Items listed in a dataset
▼▼▼

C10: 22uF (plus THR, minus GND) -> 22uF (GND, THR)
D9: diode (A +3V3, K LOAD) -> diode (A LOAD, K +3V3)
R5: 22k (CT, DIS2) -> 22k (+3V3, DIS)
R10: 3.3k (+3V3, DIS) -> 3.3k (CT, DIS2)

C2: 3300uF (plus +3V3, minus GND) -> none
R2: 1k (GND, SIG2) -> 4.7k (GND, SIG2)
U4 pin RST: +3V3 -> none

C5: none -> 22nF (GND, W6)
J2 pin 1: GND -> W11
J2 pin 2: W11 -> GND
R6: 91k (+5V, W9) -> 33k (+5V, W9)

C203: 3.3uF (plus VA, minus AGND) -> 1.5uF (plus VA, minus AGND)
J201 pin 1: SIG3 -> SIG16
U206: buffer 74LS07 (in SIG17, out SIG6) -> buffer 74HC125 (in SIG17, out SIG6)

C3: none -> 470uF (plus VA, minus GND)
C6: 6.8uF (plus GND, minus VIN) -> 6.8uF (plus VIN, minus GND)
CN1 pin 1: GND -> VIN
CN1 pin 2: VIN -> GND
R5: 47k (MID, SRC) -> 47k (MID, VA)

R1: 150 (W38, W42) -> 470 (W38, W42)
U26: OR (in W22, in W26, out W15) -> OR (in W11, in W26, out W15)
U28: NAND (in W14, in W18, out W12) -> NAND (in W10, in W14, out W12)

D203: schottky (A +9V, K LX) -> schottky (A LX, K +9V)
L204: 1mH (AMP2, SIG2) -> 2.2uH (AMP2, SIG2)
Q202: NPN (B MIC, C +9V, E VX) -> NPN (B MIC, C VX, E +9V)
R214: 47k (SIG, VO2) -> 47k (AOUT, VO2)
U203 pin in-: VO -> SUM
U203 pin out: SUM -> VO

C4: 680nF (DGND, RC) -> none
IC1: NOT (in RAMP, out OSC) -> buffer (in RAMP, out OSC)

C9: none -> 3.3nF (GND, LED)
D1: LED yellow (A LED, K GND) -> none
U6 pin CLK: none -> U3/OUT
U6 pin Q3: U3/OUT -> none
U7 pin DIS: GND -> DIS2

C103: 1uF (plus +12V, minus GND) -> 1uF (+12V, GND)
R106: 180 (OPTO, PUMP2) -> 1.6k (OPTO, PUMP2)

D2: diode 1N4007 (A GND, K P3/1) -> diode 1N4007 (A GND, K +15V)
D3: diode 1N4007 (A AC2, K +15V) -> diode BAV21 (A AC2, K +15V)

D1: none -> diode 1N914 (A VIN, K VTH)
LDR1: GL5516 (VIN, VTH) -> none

▲▲▲

### Work instruction
Transcribe each line of the data above, unaltered, from the one where "C3: none -> 470uF (plus VA, minus GND)" appears to the one where "C4: 680nF (DGND, RC) -> none" appears, inclusive of both.

### Answer for the task
C3: none -> 470uF (plus VA, minus GND)
C6: 6.8uF (plus GND, minus VIN) -> 6.8uF (plus VIN, minus GND)
CN1 pin 1: GND -> VIN
CN1 pin 2: VIN -> GND
R5: 47k (MID, SRC) -> 47k (MID, VA)

R1: 150 (W38, W42) -> 470 (W38, W42)
U26: OR (in W22, in W26, out W15) -> OR (in W11, in W26, out W15)
U28: NAND (in W14, in W18, out W12) -> NAND (in W10, in W14, out W12)

D203: schottky (A +9V, K LX) -> schottky (A LX, K +9V)
L204: 1mH (AMP2, SIG2) -> 2.2uH (AMP2, SIG2)
Q202: NPN (B MIC, C +9V, E VX) -> NPN (B MIC, C VX, E +9V)
R214: 47k (SIG, VO2) -> 47k (AOUT, VO2)
U203 pin in-: VO -> SUM
U203 pin out: SUM -> VO

C4: 680nF (DGND, RC) -> none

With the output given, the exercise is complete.